== INSTRUCTIONS FOR THE TASK ==
Report each line below that carries the word "türkis".

[Data items]

- - -

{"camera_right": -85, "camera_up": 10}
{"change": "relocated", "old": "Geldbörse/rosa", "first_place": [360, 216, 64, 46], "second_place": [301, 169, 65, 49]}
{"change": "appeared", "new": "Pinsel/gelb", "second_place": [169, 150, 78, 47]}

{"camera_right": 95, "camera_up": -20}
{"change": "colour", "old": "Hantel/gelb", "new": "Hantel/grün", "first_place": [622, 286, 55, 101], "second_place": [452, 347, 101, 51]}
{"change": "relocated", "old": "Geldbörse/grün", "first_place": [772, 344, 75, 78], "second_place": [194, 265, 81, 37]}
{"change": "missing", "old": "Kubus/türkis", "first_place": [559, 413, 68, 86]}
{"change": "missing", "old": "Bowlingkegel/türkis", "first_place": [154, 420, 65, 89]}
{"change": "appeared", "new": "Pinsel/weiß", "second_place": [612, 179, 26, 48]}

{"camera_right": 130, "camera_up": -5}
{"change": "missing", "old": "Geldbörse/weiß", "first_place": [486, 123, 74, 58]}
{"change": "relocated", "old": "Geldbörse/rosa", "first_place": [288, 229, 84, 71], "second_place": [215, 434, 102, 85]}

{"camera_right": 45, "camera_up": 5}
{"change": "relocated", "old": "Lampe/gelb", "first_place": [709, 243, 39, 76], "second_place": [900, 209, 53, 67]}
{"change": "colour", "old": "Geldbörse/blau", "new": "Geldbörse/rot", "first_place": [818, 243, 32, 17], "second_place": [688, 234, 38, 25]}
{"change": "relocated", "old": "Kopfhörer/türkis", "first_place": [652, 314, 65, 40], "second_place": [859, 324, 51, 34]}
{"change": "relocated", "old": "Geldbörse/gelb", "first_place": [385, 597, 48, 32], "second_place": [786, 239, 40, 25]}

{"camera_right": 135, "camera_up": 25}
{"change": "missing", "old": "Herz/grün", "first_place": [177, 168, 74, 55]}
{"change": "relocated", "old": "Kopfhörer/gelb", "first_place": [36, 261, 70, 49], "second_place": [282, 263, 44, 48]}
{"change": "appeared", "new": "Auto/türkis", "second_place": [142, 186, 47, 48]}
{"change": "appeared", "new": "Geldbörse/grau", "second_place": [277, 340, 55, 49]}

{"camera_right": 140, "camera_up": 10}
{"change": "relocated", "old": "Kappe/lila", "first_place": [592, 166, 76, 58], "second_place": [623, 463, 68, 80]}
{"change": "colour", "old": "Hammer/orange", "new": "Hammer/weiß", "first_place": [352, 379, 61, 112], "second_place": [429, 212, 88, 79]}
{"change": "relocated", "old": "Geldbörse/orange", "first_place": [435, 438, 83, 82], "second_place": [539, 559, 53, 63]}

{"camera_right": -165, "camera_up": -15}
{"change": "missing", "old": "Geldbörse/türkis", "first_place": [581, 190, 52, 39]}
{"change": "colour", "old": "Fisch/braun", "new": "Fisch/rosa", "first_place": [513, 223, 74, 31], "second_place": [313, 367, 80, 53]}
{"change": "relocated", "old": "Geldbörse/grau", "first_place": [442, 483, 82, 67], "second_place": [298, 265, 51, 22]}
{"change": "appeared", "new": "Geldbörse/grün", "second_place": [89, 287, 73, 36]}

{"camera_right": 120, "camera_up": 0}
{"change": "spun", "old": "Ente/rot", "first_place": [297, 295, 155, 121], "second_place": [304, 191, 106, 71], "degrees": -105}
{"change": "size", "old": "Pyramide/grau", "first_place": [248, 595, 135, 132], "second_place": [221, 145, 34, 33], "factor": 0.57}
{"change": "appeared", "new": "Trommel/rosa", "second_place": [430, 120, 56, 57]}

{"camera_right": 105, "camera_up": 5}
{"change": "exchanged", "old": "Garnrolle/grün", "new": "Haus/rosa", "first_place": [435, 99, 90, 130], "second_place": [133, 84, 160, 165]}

- - -

== WRITTEN REPLY ==
{"change": "missing", "old": "Kubus/türkis", "first_place": [559, 413, 68, 86]}
{"change": "missing", "old": "Bowlingkegel/türkis", "first_place": [154, 420, 65, 89]}
{"change": "relocated", "old": "Kopfhörer/türkis", "first_place": [652, 314, 65, 40], "second_place": [859, 324, 51, 34]}
{"change": "appeared", "new": "Auto/türkis", "second_place": [142, 186, 47, 48]}
{"change": "missing", "old": "Geldbörse/türkis", "first_place": [581, 190, 52, 39]}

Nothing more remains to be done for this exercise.